**What to work on**
Retype all the data word for word.

● ● ●

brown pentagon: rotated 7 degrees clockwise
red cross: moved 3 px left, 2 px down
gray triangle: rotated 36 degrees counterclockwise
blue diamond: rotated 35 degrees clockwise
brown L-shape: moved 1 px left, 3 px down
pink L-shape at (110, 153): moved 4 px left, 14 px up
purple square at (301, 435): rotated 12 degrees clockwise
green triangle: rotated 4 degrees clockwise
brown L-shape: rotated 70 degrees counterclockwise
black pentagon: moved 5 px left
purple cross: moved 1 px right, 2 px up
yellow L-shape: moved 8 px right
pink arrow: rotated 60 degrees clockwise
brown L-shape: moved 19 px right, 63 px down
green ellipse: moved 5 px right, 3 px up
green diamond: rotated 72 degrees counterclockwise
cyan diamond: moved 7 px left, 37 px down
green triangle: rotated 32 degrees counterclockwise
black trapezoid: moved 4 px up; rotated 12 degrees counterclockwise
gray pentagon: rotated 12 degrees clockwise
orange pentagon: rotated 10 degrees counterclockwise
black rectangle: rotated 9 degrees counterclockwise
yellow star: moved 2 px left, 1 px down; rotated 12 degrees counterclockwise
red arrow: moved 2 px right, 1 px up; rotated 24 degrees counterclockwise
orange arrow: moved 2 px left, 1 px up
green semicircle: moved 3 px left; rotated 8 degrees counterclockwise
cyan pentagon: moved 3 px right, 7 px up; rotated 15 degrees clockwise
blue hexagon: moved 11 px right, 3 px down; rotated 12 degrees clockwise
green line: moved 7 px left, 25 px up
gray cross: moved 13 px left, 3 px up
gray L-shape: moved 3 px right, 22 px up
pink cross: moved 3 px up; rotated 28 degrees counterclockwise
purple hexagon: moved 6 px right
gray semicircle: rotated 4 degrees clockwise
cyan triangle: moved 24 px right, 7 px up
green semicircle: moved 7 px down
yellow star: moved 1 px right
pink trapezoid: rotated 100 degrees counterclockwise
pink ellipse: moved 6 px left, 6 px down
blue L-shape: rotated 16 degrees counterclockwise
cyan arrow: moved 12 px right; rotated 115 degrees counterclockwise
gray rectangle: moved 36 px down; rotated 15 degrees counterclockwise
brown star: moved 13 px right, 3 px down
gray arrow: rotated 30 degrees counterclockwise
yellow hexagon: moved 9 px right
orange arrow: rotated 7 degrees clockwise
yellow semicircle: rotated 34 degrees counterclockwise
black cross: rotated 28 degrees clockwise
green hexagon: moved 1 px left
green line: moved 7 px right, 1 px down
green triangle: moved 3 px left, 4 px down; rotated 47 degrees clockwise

● ● ●

**Task result**
brown pentagon: rotated 7 degrees clockwise
red cross: moved 3 px left, 2 px down
gray triangle: rotated 36 degrees counterclockwise
blue diamond: rotated 35 degrees clockwise
brown L-shape: moved 1 px left, 3 px down
pink L-shape at (110, 153): moved 4 px left, 14 px up
purple square at (301, 435): rotated 12 degrees clockwise
green triangle: rotated 4 degrees clockwise
brown L-shape: rotated 70 degrees counterclockwise
black pentagon: moved 5 px left
purple cross: moved 1 px right, 2 px up
yellow L-shape: moved 8 px right
pink arrow: rotated 60 degrees clockwise
brown L-shape: moved 19 px right, 63 px down
green ellipse: moved 5 px right, 3 px up
green diamond: rotated 72 degrees counterclockwise
cyan diamond: moved 7 px left, 37 px down
green triangle: rotated 32 degrees counterclockwise
black trapezoid: moved 4 px up; rotated 12 degrees counterclockwise
gray pentagon: rotated 12 degrees clockwise
orange pentagon: rotated 10 degrees counterclockwise
black rectangle: rotated 9 degrees counterclockwise
yellow star: moved 2 px left, 1 px down; rotated 12 degrees counterclockwise
red arrow: moved 2 px right, 1 px up; rotated 24 degrees counterclockwise
orange arrow: moved 2 px left, 1 px up
green semicircle: moved 3 px left; rotated 8 degrees counterclockwise
cyan pentagon: moved 3 px right, 7 px up; rotated 15 degrees clockwise
blue hexagon: moved 11 px right, 3 px down; rotated 12 degrees clockwise
green line: moved 7 px left, 25 px up
gray cross: moved 13 px left, 3 px up
gray L-shape: moved 3 px right, 22 px up
pink cross: moved 3 px up; rotated 28 degrees counterclockwise
purple hexagon: moved 6 px right
gray semicircle: rotated 4 degrees clockwise
cyan triangle: moved 24 px right, 7 px up
green semicircle: moved 7 px down
yellow star: moved 1 px right
pink trapezoid: rotated 100 degrees counterclockwise
pink ellipse: moved 6 px left, 6 px down
blue L-shape: rotated 16 degrees counterclockwise
cyan arrow: moved 12 px right; rotated 115 degrees counterclockwise
gray rectangle: moved 36 px down; rotated 15 degrees counterclockwise
brown star: moved 13 px right, 3 px down
gray arrow: rotated 30 degrees counterclockwise
yellow hexagon: moved 9 px right
orange arrow: rotated 7 degrees clockwise
yellow semicircle: rotated 34 degrees counterclockwise
black cross: rotated 28 degrees clockwise
green hexagon: moved 1 px left
green line: moved 7 px right, 1 px down
green triangle: moved 3 px left, 4 px down; rotated 47 degrees clockwise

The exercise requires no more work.